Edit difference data
· · ·

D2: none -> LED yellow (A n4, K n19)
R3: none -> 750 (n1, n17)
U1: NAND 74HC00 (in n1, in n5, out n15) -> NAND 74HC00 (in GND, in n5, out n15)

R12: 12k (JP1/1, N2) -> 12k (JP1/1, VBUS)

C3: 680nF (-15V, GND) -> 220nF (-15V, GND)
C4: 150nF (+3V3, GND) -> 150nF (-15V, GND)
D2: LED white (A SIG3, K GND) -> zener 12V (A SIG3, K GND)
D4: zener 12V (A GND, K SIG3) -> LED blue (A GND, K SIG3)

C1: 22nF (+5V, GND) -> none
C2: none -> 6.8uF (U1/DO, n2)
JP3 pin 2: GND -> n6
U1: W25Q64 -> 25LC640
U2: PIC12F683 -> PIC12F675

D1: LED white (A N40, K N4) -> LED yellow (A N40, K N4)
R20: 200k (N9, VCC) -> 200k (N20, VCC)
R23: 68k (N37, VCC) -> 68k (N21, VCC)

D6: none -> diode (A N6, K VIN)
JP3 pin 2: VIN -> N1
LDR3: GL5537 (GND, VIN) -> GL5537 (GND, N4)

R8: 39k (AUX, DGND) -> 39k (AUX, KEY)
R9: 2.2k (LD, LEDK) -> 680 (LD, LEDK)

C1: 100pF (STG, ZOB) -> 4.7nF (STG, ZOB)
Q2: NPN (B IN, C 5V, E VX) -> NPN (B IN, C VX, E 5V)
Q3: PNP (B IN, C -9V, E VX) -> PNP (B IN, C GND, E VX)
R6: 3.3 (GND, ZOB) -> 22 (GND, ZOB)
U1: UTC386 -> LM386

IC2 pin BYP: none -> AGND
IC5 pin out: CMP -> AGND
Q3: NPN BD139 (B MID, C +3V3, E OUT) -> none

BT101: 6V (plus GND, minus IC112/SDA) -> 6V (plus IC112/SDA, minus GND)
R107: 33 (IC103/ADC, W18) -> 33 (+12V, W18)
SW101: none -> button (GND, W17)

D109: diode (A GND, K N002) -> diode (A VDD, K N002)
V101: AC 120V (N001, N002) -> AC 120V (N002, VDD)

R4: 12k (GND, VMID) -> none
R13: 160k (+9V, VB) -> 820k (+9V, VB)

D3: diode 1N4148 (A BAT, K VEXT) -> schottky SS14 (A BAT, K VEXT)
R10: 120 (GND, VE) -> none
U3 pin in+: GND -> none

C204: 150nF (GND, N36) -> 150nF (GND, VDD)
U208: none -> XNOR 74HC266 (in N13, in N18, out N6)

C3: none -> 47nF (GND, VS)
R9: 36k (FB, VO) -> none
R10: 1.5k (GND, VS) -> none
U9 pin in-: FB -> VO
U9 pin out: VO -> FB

· · ·

Return every line from the entries that holds the string "diode".

> **Output for this task**:
D6: none -> diode (A N6, K VIN)
D109: diode (A GND, K N002) -> diode (A VDD, K N002)
D3: diode 1N4148 (A BAT, K VEXT) -> schottky SS14 (A BAT, K VEXT)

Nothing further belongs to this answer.